Records below:
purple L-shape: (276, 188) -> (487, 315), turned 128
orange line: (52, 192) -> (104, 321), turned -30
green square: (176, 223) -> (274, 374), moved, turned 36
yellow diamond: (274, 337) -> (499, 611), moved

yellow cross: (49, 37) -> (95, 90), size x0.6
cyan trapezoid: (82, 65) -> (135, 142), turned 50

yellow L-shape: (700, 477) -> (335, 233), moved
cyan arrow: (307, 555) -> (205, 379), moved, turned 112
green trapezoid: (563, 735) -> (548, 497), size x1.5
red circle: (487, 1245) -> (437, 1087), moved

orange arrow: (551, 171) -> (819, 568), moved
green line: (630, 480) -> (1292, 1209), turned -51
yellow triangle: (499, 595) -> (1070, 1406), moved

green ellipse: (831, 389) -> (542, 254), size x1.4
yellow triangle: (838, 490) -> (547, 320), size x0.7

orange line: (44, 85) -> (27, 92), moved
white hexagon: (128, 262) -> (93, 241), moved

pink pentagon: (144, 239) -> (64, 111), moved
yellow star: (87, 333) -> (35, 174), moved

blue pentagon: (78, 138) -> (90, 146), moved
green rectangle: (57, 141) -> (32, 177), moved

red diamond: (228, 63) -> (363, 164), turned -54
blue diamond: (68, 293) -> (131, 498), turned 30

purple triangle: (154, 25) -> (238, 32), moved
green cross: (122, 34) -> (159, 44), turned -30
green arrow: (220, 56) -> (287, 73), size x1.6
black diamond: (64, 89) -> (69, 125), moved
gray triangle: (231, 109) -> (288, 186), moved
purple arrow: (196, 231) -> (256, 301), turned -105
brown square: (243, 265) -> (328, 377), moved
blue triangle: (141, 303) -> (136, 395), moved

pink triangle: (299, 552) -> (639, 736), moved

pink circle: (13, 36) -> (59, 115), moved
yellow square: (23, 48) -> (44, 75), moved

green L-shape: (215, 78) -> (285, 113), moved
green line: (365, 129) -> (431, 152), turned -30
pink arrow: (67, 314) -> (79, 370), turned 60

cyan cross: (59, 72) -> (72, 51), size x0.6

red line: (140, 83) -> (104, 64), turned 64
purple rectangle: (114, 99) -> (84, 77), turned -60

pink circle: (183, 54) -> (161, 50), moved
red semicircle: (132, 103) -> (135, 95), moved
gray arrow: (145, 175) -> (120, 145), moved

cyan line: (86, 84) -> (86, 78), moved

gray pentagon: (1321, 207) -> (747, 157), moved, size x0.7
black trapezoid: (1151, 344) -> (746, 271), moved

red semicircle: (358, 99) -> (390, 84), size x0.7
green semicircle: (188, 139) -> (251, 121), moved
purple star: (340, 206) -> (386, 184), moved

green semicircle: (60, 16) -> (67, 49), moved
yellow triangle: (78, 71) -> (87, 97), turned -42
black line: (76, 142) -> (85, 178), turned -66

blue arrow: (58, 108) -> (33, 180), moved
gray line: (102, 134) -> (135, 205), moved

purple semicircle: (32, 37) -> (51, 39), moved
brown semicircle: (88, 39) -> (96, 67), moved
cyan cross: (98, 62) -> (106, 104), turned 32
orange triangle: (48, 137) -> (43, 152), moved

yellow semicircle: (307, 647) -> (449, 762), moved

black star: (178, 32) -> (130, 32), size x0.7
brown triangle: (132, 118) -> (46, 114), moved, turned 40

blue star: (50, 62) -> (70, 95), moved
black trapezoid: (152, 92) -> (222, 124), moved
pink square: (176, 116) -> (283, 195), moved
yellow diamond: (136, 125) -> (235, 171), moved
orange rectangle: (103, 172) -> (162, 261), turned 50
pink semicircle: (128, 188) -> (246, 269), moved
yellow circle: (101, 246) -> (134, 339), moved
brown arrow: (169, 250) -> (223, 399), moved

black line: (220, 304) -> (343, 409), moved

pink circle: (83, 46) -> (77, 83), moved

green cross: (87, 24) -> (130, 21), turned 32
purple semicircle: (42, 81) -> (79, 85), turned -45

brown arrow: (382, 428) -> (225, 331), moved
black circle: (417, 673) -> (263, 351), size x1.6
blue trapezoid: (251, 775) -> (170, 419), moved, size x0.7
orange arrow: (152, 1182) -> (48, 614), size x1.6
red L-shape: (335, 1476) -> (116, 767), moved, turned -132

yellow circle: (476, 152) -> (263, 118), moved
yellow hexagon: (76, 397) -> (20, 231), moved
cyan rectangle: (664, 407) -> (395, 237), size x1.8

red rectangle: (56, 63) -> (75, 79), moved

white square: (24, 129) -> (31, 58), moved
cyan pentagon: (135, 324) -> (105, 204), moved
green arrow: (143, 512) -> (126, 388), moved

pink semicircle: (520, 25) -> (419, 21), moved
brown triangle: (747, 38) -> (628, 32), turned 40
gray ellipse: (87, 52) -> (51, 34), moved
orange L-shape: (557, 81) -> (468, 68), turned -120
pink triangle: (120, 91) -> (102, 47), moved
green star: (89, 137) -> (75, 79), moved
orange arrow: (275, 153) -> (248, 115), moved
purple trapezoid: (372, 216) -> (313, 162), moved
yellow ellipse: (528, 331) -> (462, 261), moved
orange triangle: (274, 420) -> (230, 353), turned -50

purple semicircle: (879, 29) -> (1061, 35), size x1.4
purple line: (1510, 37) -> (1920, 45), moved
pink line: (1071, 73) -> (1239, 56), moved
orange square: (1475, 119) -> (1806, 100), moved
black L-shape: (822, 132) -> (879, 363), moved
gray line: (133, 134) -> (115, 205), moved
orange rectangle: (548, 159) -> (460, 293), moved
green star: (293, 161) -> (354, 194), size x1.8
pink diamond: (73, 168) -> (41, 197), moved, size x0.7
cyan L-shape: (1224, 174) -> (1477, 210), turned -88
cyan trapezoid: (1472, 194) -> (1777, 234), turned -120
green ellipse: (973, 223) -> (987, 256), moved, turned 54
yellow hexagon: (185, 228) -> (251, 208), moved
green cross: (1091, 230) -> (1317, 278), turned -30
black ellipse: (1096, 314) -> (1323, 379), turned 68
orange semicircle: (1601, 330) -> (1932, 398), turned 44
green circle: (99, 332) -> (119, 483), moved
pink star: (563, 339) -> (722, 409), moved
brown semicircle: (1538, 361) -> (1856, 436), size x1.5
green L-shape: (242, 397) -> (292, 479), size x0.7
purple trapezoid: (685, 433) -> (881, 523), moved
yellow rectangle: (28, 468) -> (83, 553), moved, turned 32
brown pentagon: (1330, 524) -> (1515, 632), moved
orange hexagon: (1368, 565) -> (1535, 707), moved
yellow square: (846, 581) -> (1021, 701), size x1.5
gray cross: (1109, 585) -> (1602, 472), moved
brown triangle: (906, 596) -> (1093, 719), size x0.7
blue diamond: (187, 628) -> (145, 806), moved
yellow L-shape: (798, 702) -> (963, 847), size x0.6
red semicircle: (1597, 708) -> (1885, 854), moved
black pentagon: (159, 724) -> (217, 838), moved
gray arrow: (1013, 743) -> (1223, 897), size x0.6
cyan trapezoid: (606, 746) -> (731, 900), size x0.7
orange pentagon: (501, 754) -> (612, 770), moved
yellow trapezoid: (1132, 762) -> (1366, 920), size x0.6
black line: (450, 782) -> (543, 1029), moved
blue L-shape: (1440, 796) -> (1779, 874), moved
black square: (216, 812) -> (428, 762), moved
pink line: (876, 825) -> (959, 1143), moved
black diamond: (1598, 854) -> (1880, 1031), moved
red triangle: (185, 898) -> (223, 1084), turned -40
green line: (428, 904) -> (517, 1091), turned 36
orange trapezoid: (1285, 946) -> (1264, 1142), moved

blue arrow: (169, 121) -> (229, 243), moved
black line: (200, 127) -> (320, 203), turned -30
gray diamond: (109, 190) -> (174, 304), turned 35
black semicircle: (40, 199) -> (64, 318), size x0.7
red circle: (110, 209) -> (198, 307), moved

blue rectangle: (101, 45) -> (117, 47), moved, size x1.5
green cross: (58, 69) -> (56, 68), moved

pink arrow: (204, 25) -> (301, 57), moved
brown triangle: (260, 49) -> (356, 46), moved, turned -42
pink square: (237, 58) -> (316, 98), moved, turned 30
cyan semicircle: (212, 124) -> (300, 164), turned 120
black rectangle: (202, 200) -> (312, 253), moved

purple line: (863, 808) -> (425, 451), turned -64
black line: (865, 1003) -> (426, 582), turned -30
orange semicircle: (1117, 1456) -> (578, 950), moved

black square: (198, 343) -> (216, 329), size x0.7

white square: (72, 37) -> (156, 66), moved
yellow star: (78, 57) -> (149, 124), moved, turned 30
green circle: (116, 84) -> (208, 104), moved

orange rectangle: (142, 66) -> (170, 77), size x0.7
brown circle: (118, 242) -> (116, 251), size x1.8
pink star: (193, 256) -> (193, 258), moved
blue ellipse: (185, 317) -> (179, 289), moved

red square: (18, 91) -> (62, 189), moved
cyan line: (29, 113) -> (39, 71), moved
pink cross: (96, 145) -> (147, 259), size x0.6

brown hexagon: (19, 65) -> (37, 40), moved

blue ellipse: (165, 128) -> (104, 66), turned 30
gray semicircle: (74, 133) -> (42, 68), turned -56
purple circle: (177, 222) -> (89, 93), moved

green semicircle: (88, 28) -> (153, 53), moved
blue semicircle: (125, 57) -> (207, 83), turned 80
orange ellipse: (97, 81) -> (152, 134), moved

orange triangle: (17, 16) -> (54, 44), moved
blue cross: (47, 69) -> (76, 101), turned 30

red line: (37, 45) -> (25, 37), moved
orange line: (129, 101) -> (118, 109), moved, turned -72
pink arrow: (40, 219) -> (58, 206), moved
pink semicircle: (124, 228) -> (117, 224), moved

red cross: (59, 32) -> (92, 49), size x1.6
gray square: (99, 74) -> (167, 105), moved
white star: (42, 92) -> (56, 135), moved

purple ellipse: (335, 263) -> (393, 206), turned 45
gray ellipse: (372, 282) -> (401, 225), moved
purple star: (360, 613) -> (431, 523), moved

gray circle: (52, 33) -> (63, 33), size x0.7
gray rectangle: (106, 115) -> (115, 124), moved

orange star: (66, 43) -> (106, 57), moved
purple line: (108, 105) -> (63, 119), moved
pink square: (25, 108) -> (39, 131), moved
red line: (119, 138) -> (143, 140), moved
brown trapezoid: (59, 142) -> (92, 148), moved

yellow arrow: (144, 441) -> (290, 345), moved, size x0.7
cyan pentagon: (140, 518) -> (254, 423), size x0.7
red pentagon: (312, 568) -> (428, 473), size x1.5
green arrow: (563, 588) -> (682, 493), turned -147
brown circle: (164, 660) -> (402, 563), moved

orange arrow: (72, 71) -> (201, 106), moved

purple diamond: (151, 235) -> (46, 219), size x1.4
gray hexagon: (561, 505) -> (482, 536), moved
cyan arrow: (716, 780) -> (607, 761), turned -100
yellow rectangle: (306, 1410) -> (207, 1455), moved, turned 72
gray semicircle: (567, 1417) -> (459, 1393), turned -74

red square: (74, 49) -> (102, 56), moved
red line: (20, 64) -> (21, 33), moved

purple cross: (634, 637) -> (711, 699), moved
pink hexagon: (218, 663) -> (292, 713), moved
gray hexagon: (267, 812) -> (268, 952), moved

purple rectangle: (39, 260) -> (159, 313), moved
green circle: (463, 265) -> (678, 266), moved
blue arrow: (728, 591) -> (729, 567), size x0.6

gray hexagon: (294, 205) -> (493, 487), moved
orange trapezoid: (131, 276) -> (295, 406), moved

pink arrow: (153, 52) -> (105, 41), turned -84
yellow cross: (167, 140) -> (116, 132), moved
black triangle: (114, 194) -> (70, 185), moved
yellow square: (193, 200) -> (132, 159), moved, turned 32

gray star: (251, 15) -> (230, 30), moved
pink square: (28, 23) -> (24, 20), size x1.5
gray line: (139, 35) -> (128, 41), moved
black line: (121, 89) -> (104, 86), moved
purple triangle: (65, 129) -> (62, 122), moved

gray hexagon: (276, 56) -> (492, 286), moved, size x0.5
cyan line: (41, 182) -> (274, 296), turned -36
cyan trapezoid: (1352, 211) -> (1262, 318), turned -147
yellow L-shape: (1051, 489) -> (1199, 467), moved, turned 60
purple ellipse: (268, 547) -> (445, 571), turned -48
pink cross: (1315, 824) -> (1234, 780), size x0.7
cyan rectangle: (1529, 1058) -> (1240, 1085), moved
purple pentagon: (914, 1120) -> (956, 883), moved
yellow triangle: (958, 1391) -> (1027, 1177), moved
End of Records.
From the records above, repeat exactly the lines from the one with "orange pentagon: (501, 754)" through the one with "black square: (216, 812) -> (428, 762), moved", both included.

Exercise output
orange pentagon: (501, 754) -> (612, 770), moved
yellow trapezoid: (1132, 762) -> (1366, 920), size x0.6
black line: (450, 782) -> (543, 1029), moved
blue L-shape: (1440, 796) -> (1779, 874), moved
black square: (216, 812) -> (428, 762), moved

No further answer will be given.